DATA FOR ANALYSIS -

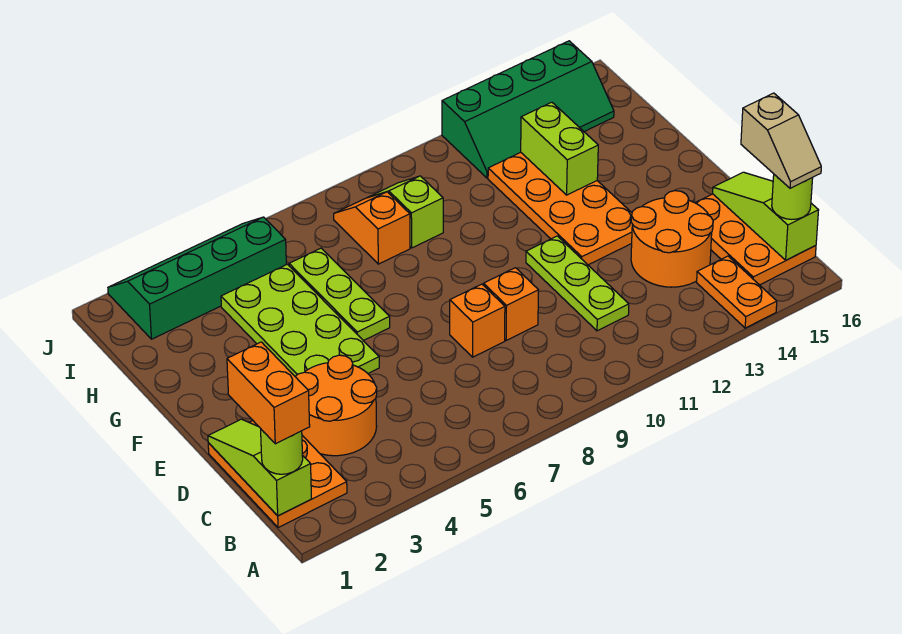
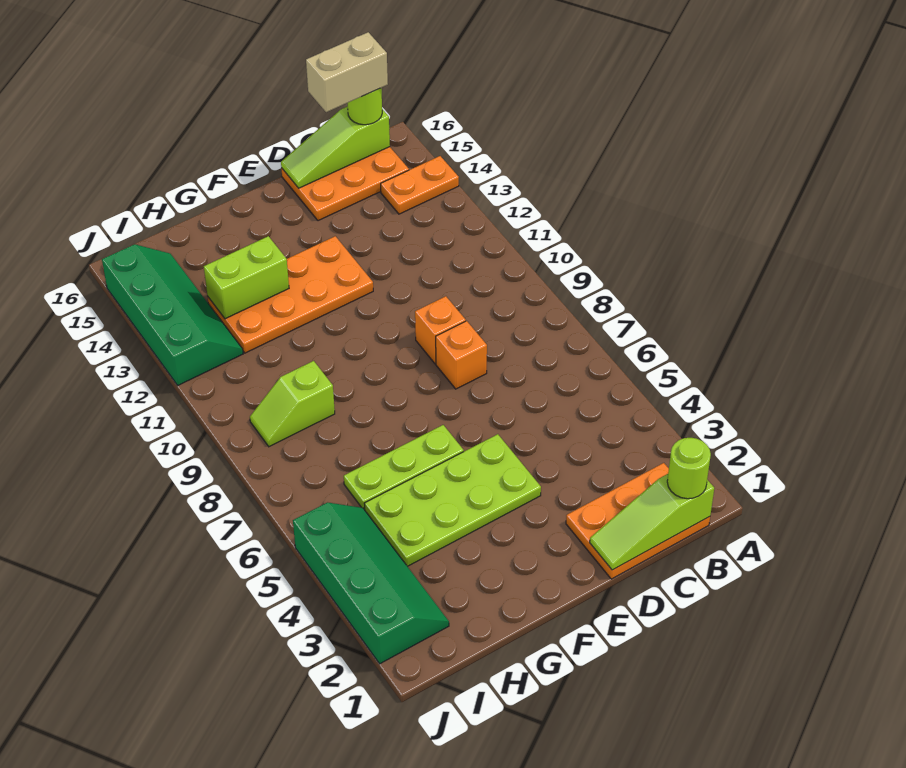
orange brick B1:C1 level 4 -> none
tan slope B16:C16 level 4 top C -> tan brick B16:C16 level 4
orange round brick C3:D4 level 1 -> none
lime plate C11:E11 level 1 -> none
orange round brick C13:D14 level 1 -> none
orange slope H8:I8 level 1 top H -> none
green slope I2:J5 level 1 top I -> green slope I2:J5 level 1 top J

TRY IT -
Please make your reply exactly the lines from the one containing "orange round brick C3:D4 level 1 -> none" through the end of the entries above, and nothing more.

WRITTEN ANSWER -
orange round brick C3:D4 level 1 -> none
lime plate C11:E11 level 1 -> none
orange round brick C13:D14 level 1 -> none
orange slope H8:I8 level 1 top H -> none
green slope I2:J5 level 1 top I -> green slope I2:J5 level 1 top J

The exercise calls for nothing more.